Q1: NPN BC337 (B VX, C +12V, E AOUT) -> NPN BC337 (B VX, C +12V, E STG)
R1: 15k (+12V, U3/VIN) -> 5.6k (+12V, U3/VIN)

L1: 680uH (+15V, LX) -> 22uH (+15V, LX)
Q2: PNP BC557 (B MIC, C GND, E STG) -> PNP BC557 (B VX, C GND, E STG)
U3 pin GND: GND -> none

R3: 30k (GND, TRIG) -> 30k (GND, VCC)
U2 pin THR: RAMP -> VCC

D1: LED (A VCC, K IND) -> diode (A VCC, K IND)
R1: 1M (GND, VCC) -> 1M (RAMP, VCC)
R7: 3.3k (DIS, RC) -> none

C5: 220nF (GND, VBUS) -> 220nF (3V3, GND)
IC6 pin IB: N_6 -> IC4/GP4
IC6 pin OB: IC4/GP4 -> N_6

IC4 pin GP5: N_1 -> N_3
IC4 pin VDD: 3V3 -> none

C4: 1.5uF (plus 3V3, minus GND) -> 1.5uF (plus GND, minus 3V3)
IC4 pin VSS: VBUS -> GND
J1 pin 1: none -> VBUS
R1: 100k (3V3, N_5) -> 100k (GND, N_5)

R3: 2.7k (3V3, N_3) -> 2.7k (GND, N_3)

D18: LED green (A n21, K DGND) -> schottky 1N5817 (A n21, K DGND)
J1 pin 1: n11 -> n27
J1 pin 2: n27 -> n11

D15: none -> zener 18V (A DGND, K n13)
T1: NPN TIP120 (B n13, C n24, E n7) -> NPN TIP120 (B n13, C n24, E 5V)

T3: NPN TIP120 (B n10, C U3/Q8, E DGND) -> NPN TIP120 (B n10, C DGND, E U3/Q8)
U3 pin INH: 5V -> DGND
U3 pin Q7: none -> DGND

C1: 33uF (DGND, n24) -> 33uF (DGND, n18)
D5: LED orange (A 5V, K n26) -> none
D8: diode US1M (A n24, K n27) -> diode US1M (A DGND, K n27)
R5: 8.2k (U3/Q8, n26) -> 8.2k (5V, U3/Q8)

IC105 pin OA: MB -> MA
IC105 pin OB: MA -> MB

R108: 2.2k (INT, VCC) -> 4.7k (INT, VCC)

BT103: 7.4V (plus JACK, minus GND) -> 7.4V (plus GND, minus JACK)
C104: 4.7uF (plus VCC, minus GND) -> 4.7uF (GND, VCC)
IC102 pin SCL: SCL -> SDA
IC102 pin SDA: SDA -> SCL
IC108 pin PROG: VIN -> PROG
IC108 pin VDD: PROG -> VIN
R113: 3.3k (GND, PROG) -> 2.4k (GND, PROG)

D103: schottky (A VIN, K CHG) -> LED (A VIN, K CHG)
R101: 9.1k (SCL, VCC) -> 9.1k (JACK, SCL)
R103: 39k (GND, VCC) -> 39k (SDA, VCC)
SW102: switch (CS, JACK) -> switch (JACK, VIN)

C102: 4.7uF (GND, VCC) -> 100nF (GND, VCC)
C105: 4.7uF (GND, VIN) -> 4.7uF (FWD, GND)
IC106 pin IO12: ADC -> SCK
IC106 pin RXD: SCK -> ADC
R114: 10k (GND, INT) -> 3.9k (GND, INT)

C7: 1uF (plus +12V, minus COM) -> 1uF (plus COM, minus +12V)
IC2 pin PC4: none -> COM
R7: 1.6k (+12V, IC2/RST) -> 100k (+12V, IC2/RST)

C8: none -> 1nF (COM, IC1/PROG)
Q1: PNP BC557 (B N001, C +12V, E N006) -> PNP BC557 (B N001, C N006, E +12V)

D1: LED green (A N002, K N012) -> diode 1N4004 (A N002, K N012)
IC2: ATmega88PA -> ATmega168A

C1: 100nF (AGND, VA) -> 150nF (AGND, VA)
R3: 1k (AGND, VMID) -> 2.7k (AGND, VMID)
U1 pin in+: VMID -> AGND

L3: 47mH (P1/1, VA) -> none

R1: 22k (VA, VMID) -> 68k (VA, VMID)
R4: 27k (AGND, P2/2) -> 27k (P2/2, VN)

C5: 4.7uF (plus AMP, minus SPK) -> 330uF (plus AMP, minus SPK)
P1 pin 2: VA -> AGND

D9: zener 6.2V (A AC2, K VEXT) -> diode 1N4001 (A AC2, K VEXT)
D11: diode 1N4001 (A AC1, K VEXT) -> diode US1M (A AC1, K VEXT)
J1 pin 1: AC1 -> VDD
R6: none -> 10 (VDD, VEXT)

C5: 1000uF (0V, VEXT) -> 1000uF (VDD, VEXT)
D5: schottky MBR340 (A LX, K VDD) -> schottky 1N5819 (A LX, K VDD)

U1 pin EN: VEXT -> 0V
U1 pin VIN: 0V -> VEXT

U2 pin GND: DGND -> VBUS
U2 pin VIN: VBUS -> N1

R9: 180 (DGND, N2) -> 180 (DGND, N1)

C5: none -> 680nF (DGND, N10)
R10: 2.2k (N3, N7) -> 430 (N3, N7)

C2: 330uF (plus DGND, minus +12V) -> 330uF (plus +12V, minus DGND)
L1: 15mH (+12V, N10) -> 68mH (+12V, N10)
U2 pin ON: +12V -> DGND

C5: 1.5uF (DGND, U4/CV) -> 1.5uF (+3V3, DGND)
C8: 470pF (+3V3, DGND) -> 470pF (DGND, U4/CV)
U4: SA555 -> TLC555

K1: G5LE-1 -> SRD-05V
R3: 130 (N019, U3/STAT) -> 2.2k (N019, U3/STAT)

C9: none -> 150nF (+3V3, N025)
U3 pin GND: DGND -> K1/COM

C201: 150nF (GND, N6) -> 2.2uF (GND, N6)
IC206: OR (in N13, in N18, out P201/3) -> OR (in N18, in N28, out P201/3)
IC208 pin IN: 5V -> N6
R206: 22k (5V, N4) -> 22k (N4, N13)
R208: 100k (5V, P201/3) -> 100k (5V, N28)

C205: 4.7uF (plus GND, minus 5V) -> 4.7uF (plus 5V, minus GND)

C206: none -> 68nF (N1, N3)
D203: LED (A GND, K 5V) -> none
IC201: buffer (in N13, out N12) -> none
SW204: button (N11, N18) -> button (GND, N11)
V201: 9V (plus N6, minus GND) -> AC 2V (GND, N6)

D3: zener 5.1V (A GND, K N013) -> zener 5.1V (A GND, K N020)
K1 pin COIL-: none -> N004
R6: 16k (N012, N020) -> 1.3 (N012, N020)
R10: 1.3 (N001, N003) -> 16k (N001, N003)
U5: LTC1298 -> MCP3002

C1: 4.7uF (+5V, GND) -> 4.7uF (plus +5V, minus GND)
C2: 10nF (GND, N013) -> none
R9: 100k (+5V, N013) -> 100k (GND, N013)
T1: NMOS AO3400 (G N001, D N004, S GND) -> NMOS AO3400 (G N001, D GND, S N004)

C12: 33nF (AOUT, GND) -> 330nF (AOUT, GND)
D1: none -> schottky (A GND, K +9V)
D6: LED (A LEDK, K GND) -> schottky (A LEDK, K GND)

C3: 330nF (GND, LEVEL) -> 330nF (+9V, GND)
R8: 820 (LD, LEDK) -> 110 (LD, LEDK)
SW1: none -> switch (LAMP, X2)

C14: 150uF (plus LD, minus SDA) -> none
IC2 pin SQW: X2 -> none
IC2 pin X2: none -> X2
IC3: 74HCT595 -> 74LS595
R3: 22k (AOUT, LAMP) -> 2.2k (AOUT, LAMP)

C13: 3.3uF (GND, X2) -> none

- [WHAT TO DO]: Exact reproduction of the lines from the top of the material through the line where "Q2: PNP BC557" appears is required, both boundary lines included, with no other output.

- [RESULT OF THIS EXERCISE]:
Q1: NPN BC337 (B VX, C +12V, E AOUT) -> NPN BC337 (B VX, C +12V, E STG)
R1: 15k (+12V, U3/VIN) -> 5.6k (+12V, U3/VIN)

L1: 680uH (+15V, LX) -> 22uH (+15V, LX)
Q2: PNP BC557 (B MIC, C GND, E STG) -> PNP BC557 (B VX, C GND, E STG)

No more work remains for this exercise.